PROMPT. Please pick out every line of the records below that contains the string "time" and copy each one.

Collection entries
:::::

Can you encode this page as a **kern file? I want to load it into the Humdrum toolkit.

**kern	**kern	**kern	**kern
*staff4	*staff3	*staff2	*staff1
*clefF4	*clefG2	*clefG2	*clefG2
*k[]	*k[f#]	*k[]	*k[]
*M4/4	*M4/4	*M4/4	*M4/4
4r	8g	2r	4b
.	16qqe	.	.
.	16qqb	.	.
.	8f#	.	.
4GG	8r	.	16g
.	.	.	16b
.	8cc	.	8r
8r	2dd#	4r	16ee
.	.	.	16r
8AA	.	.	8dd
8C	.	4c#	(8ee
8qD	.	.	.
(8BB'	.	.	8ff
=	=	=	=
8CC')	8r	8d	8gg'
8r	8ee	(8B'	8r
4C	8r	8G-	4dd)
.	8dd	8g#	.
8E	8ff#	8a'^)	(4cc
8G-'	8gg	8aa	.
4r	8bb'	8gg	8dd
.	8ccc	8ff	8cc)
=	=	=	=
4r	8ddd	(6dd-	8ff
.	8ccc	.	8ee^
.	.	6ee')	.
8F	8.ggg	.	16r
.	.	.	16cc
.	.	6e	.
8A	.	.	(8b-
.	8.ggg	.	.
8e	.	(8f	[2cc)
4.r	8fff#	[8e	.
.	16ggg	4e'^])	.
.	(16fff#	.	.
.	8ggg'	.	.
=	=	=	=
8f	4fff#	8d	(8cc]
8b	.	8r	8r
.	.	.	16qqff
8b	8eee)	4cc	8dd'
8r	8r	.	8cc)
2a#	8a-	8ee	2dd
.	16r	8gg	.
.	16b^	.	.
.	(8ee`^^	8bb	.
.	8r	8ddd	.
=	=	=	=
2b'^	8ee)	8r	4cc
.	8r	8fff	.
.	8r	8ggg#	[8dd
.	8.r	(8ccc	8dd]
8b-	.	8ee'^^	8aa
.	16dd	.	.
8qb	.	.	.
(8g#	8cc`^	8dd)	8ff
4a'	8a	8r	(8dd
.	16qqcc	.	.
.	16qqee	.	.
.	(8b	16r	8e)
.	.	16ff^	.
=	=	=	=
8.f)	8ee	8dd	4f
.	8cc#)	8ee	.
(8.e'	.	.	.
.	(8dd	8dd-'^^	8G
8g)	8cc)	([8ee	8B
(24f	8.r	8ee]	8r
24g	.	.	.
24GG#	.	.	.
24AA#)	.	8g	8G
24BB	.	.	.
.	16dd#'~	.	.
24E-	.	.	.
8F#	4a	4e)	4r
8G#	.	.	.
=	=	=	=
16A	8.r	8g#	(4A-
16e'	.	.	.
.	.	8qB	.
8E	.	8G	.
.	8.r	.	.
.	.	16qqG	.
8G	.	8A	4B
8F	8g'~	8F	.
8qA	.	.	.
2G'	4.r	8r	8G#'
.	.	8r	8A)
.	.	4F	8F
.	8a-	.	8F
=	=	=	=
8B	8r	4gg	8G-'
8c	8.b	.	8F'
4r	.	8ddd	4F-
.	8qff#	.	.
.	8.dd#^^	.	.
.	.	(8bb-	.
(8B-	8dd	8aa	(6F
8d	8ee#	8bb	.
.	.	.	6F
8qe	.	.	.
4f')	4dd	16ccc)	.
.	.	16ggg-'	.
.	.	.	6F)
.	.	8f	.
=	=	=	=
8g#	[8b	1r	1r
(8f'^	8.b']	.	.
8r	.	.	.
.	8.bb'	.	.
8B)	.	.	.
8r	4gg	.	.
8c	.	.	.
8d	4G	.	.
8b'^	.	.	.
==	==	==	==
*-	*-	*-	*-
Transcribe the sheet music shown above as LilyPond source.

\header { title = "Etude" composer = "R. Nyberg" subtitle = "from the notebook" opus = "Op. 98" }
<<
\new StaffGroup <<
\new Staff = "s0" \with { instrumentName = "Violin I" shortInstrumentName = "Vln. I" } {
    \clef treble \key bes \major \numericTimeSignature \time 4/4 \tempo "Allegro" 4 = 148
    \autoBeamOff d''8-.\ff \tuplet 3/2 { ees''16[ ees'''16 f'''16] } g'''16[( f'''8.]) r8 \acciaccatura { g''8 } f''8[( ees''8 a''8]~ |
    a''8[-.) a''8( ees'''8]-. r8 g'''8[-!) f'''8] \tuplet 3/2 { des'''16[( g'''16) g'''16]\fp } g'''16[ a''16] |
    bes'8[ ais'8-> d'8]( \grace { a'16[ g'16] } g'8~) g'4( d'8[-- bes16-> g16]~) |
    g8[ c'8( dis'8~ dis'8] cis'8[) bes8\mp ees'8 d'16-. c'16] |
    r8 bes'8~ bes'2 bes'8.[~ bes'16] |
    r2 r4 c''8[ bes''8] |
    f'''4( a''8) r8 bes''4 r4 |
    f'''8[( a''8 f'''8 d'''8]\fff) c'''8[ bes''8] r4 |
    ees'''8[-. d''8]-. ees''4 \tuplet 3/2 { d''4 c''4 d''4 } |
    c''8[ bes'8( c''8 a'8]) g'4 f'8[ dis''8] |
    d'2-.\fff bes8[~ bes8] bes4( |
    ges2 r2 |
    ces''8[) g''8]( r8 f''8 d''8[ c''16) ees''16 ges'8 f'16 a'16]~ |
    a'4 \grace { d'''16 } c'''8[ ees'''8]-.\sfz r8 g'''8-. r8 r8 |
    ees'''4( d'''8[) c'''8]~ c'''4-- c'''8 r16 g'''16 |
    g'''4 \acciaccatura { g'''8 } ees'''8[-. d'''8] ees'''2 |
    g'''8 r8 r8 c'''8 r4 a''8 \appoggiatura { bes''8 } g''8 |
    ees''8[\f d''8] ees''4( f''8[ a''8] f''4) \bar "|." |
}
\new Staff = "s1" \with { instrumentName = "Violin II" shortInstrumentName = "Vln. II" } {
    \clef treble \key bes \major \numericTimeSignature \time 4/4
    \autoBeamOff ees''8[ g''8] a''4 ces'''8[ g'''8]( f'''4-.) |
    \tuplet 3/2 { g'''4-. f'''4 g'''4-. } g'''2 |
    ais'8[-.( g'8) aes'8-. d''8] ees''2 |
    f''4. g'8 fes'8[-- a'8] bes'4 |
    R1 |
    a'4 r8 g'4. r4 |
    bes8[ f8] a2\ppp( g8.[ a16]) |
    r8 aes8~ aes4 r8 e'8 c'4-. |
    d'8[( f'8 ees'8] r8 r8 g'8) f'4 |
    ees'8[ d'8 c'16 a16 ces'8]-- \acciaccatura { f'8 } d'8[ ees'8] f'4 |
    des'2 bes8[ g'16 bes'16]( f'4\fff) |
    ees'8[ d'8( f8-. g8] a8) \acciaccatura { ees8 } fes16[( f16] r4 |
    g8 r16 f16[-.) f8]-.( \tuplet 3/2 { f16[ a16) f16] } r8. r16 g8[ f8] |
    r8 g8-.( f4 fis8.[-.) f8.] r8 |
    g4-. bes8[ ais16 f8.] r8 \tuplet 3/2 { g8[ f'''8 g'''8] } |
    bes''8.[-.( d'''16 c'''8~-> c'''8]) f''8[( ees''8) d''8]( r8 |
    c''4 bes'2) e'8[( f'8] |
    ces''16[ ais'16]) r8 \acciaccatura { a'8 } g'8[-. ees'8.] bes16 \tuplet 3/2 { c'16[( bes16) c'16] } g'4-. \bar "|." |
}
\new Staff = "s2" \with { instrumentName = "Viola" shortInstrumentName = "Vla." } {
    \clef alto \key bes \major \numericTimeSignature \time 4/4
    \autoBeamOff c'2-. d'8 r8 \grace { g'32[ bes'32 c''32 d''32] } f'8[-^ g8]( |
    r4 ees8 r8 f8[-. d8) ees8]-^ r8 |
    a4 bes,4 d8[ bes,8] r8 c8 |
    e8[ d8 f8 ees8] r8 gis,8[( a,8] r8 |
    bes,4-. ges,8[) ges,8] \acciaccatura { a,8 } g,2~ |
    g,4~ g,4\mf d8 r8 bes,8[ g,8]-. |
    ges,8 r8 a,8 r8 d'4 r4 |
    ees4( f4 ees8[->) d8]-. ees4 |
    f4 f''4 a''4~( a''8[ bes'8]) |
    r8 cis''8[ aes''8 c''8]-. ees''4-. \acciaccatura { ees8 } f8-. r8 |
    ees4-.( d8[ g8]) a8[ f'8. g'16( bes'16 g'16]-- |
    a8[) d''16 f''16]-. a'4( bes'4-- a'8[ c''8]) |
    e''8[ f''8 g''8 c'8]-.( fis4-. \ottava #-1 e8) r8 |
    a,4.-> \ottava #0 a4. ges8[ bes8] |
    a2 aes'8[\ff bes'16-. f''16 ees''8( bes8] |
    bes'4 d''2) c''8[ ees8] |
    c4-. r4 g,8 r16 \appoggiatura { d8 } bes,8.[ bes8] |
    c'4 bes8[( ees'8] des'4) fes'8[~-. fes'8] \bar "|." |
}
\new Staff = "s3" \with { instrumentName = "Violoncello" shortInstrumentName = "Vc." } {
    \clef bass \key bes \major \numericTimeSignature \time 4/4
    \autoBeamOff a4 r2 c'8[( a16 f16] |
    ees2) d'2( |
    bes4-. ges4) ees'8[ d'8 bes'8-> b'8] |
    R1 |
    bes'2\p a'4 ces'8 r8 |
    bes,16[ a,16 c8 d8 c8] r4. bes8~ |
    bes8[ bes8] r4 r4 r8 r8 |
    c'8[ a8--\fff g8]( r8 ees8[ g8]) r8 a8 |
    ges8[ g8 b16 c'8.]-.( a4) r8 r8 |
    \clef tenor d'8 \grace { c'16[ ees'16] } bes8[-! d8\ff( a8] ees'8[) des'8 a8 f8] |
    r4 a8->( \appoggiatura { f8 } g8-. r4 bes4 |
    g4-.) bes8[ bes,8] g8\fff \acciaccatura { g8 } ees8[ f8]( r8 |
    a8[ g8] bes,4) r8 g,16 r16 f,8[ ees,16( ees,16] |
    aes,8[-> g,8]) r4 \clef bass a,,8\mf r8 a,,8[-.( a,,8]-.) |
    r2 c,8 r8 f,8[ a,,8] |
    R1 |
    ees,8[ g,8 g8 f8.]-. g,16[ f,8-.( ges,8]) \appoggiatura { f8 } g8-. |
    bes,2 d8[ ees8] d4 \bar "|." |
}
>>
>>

:::::

SOLUTION TO THE PROBLEM.
    \clef treble \key bes \major \numericTimeSignature \time 4/4 \tempo "Allegro" 4 = 148
    \clef treble \key bes \major \numericTimeSignature \time 4/4
    \clef alto \key bes \major \numericTimeSignature \time 4/4
    \clef bass \key bes \major \numericTimeSignature \time 4/4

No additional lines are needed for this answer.